- **PROBLEM TO WORK ON**: Word for word, copy all of the entries.

- **DATASET EXTRACT**:
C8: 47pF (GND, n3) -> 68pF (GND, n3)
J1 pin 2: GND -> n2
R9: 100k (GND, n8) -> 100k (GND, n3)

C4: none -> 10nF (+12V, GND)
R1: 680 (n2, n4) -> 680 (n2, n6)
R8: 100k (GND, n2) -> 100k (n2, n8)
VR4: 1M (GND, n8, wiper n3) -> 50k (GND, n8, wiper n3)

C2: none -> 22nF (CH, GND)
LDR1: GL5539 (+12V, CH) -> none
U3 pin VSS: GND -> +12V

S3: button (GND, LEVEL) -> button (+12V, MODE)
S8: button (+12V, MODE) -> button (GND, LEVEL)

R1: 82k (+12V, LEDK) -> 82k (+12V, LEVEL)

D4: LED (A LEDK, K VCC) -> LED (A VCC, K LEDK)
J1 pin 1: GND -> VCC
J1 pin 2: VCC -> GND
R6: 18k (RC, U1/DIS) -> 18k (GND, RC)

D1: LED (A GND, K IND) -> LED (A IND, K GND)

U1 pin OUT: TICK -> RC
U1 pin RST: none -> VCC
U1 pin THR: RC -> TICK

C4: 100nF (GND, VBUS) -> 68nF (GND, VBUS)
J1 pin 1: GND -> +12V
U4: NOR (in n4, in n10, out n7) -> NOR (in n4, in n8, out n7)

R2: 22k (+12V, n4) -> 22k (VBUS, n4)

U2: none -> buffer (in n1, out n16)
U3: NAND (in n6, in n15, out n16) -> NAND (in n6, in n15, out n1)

- **RESULT OF THE EXERCISE**:
C8: 47pF (GND, n3) -> 68pF (GND, n3)
J1 pin 2: GND -> n2
R9: 100k (GND, n8) -> 100k (GND, n3)

C4: none -> 10nF (+12V, GND)
R1: 680 (n2, n4) -> 680 (n2, n6)
R8: 100k (GND, n2) -> 100k (n2, n8)
VR4: 1M (GND, n8, wiper n3) -> 50k (GND, n8, wiper n3)

C2: none -> 22nF (CH, GND)
LDR1: GL5539 (+12V, CH) -> none
U3 pin VSS: GND -> +12V

S3: button (GND, LEVEL) -> button (+12V, MODE)
S8: button (+12V, MODE) -> button (GND, LEVEL)

R1: 82k (+12V, LEDK) -> 82k (+12V, LEVEL)

D4: LED (A LEDK, K VCC) -> LED (A VCC, K LEDK)
J1 pin 1: GND -> VCC
J1 pin 2: VCC -> GND
R6: 18k (RC, U1/DIS) -> 18k (GND, RC)

D1: LED (A GND, K IND) -> LED (A IND, K GND)

U1 pin OUT: TICK -> RC
U1 pin RST: none -> VCC
U1 pin THR: RC -> TICK

C4: 100nF (GND, VBUS) -> 68nF (GND, VBUS)
J1 pin 1: GND -> +12V
U4: NOR (in n4, in n10, out n7) -> NOR (in n4, in n8, out n7)

R2: 22k (+12V, n4) -> 22k (VBUS, n4)

U2: none -> buffer (in n1, out n16)
U3: NAND (in n6, in n15, out n16) -> NAND (in n6, in n15, out n1)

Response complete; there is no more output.